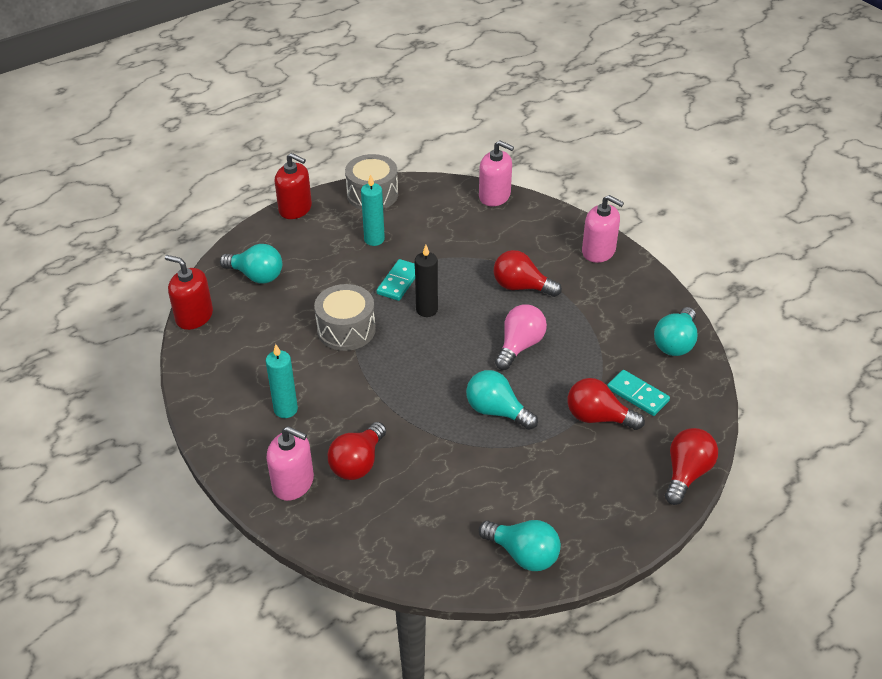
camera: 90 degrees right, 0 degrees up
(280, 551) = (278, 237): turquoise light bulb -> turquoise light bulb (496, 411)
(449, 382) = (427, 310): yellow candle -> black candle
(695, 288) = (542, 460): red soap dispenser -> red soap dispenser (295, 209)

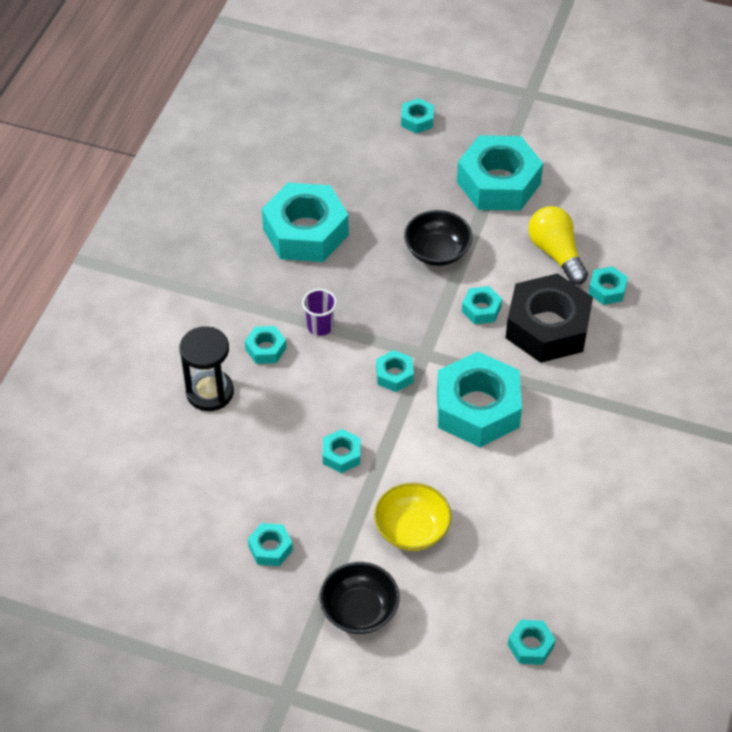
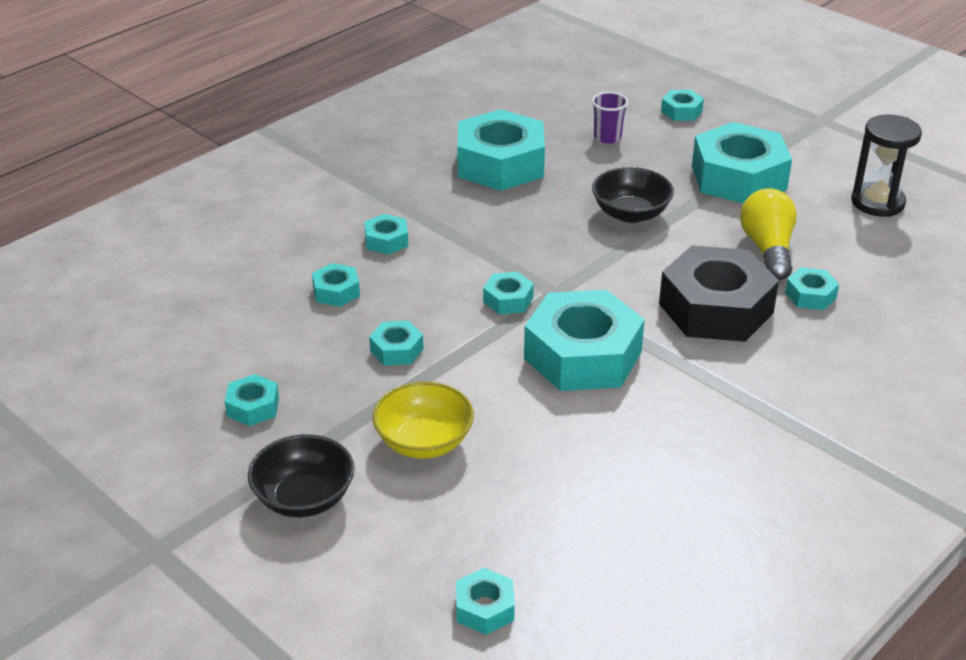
camera: 25 degrees right, 15 degrees down
(210, 392) = (301, 258): black hourglass -> black hourglass (877, 202)
(320, 326) = (458, 239): purple cup -> purple cup (607, 137)
(481, 309) = (647, 272): turquoise nut -> turquoise nut (336, 291)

WORK INSTRUCTION: Retype the entries word for word. Omit any images.

ANSWER TO THIS TASK:
camera: 90 degrees right, 0 degrees up
(280, 551) = (278, 237): turquoise light bulb -> turquoise light bulb (496, 411)
(449, 382) = (427, 310): yellow candle -> black candle
(695, 288) = (542, 460): red soap dispenser -> red soap dispenser (295, 209)

camera: 25 degrees right, 15 degrees down
(210, 392) = (301, 258): black hourglass -> black hourglass (877, 202)
(320, 326) = (458, 239): purple cup -> purple cup (607, 137)
(481, 309) = (647, 272): turquoise nut -> turquoise nut (336, 291)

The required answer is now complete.